Material provided
****************************************

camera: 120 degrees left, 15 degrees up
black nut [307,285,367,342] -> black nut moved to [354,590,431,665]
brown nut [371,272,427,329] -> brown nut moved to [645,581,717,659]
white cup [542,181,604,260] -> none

****************************************

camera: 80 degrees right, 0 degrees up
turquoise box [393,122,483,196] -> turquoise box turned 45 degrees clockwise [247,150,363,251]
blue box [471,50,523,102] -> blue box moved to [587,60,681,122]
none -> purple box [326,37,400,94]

****************************************

Find the line with "camera: 120 degrees left, 15 degrees up" in the material above. Reproduce it and each line after it up to and including the line with "white cup [542,181,604,260] -> none".

Reply
camera: 120 degrees left, 15 degrees up
black nut [307,285,367,342] -> black nut moved to [354,590,431,665]
brown nut [371,272,427,329] -> brown nut moved to [645,581,717,659]
white cup [542,181,604,260] -> none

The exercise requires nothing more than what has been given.